### [Exercise]
Transcribe each entry below exactly. Pictures do not go in the copy.

### [Data section]

--------------------

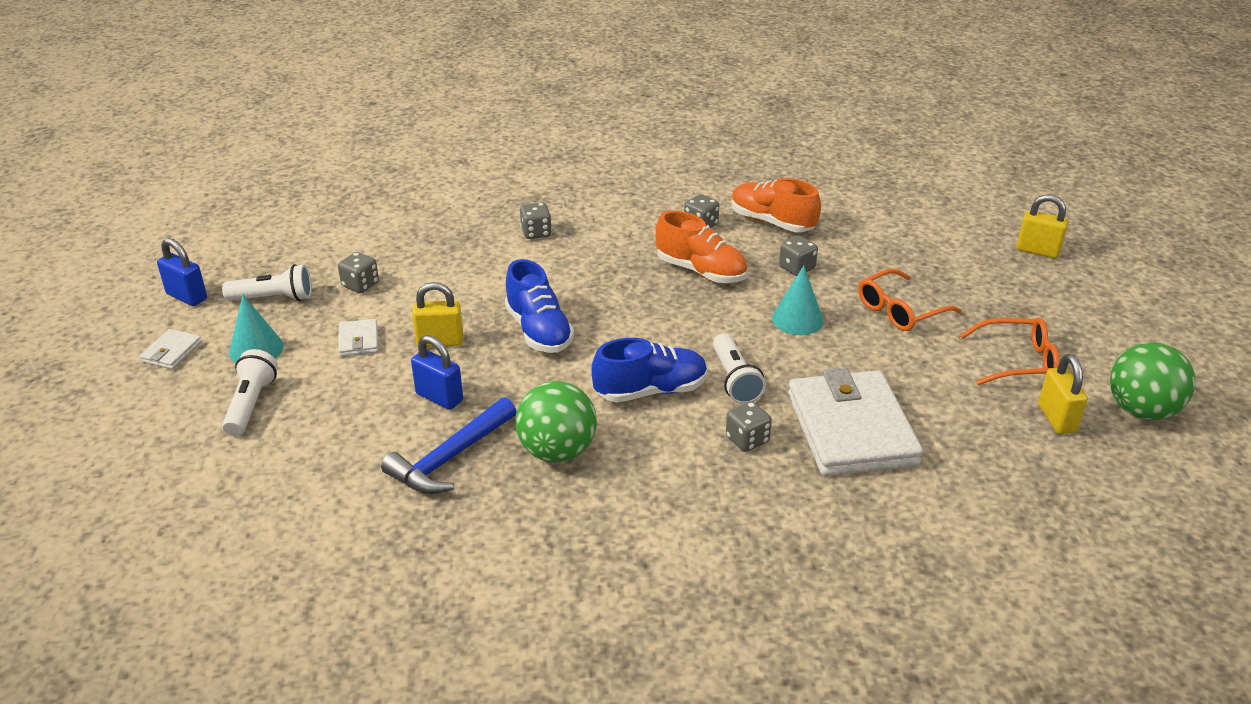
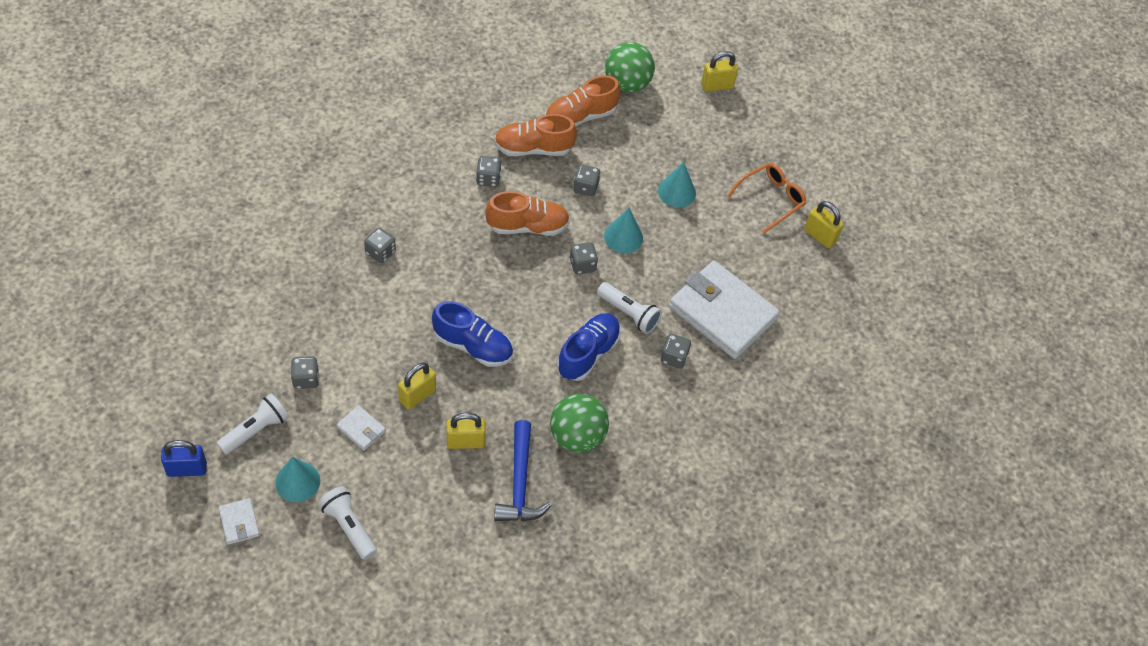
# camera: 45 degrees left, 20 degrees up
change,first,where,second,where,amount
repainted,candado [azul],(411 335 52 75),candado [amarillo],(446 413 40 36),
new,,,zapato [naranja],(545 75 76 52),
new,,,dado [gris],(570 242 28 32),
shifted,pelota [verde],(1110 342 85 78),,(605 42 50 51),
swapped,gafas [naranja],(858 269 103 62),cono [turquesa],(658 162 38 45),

--------------------

### [Written answer]
# camera: 45 degrees left, 20 degrees up
change,first,where,second,where,amount
repainted,candado [azul],(411 335 52 75),candado [amarillo],(446 413 40 36),
new,,,zapato [naranja],(545 75 76 52),
new,,,dado [gris],(570 242 28 32),
shifted,pelota [verde],(1110 342 85 78),,(605 42 50 51),
swapped,gafas [naranja],(858 269 103 62),cono [turquesa],(658 162 38 45),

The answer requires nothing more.